BRIEF
Could you reproduce the lines below from the one with "D3: none -> schottky BAT85 (A BR_L2, K BR_R2)" through the one with "V1: AC 100mV"? Keep both ends and add nothing.

TASK MATERIAL
◇ ◇ ◇ ◇ ◇

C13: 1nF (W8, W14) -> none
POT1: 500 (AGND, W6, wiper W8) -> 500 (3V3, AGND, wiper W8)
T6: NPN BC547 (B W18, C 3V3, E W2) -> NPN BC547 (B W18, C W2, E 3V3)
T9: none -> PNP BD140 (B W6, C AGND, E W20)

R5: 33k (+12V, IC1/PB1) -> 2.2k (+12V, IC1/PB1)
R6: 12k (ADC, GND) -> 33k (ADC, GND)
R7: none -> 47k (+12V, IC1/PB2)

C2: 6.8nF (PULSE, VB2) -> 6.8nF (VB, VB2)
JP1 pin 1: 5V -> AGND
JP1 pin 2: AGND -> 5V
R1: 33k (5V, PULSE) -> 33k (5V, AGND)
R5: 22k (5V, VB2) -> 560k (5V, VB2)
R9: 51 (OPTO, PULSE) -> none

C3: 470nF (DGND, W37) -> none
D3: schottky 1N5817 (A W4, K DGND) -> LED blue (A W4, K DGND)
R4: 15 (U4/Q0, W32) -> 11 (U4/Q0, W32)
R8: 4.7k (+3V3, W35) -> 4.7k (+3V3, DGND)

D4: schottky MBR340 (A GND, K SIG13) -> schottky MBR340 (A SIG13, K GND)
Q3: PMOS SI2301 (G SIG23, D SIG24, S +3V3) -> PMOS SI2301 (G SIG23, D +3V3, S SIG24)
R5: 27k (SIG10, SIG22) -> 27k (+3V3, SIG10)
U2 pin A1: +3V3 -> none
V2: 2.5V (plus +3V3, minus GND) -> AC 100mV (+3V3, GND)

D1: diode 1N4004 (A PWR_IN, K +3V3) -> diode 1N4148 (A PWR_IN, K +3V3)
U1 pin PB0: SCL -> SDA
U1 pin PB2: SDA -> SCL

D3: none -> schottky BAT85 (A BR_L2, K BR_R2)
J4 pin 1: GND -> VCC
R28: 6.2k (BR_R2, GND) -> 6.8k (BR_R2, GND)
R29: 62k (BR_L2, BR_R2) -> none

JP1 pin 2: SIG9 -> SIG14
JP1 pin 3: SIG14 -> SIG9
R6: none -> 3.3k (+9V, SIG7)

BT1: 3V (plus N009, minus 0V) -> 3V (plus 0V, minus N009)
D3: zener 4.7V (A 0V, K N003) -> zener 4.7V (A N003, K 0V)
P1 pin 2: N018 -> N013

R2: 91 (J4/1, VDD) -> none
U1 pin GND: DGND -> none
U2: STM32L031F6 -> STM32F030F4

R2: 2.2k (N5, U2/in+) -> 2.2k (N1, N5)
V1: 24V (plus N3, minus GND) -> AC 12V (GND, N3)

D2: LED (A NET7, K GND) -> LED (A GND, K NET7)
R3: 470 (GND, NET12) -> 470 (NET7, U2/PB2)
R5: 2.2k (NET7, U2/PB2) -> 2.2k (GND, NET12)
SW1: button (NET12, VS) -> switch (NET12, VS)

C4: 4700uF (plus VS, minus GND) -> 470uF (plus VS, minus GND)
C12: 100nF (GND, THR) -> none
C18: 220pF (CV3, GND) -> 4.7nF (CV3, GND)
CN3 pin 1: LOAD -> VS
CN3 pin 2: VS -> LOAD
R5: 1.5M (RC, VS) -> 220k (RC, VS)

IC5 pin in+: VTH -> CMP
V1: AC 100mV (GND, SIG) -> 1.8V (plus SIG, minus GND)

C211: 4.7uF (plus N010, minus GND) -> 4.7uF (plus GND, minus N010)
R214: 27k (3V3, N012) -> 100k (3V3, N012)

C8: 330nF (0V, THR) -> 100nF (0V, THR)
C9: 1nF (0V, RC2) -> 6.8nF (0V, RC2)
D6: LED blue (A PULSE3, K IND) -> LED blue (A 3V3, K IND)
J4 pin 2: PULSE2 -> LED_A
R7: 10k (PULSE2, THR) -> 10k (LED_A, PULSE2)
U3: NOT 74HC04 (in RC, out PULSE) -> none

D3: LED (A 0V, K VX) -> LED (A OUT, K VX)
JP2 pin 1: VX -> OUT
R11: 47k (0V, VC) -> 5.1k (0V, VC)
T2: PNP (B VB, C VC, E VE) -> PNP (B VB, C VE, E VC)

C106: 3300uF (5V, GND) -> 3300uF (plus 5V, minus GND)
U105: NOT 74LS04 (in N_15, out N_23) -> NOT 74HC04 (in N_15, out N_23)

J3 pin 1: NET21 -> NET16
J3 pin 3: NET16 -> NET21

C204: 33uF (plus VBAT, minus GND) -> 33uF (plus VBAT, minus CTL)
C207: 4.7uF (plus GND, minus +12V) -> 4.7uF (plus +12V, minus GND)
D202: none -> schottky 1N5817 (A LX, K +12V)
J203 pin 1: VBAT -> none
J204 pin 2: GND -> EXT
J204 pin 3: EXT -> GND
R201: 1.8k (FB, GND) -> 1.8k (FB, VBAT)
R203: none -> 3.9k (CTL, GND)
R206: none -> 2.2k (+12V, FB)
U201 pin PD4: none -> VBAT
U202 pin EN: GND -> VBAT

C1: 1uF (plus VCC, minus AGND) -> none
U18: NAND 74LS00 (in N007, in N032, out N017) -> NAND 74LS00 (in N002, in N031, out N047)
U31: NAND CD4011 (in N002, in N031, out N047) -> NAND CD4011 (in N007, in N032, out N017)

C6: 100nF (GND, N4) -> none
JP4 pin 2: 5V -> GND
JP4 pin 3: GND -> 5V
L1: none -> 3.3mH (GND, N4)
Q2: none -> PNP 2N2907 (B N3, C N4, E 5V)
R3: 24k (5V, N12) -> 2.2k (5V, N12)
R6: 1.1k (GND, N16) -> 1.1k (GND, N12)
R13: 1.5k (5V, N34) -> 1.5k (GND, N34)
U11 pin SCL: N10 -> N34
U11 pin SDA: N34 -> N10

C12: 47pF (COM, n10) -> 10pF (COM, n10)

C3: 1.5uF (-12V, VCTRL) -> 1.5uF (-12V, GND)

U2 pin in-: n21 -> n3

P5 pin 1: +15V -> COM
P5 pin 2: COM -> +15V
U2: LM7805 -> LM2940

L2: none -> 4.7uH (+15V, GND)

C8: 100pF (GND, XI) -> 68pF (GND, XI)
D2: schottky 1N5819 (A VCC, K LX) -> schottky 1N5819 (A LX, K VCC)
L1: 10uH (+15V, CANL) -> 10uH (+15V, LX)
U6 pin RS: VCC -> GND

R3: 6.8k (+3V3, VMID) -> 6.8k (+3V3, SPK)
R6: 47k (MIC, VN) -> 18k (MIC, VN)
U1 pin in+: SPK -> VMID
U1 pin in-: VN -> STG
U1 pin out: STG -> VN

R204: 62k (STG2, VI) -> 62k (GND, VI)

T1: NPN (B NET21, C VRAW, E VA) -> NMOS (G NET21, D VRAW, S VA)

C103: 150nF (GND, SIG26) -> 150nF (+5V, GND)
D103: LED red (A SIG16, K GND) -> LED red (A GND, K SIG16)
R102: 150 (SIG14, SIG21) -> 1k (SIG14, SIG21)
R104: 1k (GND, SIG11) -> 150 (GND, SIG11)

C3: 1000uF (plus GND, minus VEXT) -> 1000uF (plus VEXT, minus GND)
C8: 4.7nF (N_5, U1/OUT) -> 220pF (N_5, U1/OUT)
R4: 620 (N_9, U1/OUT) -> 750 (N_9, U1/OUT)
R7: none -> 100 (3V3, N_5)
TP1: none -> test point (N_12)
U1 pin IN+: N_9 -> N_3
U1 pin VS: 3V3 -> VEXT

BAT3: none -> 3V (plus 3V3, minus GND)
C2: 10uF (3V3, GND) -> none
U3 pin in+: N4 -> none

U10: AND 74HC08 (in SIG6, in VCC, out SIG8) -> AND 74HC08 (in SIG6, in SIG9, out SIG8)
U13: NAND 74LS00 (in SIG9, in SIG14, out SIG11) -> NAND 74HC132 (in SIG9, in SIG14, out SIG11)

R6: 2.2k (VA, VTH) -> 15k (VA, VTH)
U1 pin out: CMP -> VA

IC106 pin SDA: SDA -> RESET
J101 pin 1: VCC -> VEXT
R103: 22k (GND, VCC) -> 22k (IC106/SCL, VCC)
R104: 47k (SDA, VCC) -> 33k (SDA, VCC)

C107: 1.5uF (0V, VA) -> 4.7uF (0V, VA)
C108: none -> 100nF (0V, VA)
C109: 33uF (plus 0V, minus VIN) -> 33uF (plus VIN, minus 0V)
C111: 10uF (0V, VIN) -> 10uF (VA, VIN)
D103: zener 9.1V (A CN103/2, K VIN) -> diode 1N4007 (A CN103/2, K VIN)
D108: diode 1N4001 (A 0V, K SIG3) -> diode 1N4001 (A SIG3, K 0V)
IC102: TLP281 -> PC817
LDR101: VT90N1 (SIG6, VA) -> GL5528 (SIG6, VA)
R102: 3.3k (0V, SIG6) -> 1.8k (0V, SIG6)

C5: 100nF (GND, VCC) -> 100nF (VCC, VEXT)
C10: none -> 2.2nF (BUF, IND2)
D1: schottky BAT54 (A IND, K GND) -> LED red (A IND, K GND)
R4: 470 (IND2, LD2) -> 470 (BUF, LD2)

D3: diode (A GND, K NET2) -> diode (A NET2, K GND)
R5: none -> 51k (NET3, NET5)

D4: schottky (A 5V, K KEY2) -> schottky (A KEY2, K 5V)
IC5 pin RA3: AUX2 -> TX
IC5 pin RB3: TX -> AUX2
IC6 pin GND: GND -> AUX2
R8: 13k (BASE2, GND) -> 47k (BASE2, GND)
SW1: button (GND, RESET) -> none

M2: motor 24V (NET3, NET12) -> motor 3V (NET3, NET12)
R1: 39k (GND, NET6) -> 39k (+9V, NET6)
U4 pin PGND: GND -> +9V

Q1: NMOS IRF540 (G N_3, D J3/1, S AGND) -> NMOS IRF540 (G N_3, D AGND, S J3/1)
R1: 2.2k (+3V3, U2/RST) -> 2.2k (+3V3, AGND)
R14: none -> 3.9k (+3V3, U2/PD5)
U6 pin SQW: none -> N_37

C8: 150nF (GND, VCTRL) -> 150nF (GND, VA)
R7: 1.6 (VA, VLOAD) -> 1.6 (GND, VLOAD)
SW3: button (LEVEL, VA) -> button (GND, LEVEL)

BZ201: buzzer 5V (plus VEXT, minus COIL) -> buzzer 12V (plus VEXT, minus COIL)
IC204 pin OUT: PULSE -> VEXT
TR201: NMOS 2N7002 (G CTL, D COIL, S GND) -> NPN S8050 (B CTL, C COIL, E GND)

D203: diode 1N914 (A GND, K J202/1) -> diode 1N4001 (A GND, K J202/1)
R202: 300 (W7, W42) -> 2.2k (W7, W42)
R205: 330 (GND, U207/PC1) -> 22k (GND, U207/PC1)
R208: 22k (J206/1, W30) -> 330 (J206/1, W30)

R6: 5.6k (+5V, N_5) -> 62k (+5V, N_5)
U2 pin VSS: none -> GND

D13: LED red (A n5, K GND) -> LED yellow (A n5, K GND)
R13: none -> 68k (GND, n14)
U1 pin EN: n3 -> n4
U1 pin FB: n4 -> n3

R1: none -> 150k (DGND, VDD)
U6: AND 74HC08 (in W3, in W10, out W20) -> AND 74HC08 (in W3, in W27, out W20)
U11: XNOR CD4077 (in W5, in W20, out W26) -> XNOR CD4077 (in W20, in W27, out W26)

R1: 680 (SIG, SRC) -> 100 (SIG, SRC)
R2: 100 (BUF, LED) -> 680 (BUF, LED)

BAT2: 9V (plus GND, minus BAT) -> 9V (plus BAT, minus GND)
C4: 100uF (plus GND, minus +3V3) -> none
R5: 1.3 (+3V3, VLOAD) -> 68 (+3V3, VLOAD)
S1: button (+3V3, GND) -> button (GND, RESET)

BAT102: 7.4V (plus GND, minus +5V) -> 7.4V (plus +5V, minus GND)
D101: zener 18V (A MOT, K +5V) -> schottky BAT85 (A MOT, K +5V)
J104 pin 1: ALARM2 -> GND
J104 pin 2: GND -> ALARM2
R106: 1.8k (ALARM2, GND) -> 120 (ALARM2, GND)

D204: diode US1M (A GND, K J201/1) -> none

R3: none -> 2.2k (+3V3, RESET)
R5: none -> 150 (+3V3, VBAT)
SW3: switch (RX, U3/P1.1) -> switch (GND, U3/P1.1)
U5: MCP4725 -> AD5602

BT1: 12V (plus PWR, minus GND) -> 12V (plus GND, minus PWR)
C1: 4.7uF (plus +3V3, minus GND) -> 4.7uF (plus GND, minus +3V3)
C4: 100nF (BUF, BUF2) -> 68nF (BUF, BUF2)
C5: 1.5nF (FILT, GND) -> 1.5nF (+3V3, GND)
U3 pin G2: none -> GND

◇ ◇ ◇ ◇ ◇

OUTPUT FOR THIS TASK
D3: none -> schottky BAT85 (A BR_L2, K BR_R2)
J4 pin 1: GND -> VCC
R28: 6.2k (BR_R2, GND) -> 6.8k (BR_R2, GND)
R29: 62k (BR_L2, BR_R2) -> none

JP1 pin 2: SIG9 -> SIG14
JP1 pin 3: SIG14 -> SIG9
R6: none -> 3.3k (+9V, SIG7)

BT1: 3V (plus N009, minus 0V) -> 3V (plus 0V, minus N009)
D3: zener 4.7V (A 0V, K N003) -> zener 4.7V (A N003, K 0V)
P1 pin 2: N018 -> N013

R2: 91 (J4/1, VDD) -> none
U1 pin GND: DGND -> none
U2: STM32L031F6 -> STM32F030F4

R2: 2.2k (N5, U2/in+) -> 2.2k (N1, N5)
V1: 24V (plus N3, minus GND) -> AC 12V (GND, N3)

D2: LED (A NET7, K GND) -> LED (A GND, K NET7)
R3: 470 (GND, NET12) -> 470 (NET7, U2/PB2)
R5: 2.2k (NET7, U2/PB2) -> 2.2k (GND, NET12)
SW1: button (NET12, VS) -> switch (NET12, VS)

C4: 4700uF (plus VS, minus GND) -> 470uF (plus VS, minus GND)
C12: 100nF (GND, THR) -> none
C18: 220pF (CV3, GND) -> 4.7nF (CV3, GND)
CN3 pin 1: LOAD -> VS
CN3 pin 2: VS -> LOAD
R5: 1.5M (RC, VS) -> 220k (RC, VS)

IC5 pin in+: VTH -> CMP
V1: AC 100mV (GND, SIG) -> 1.8V (plus SIG, minus GND)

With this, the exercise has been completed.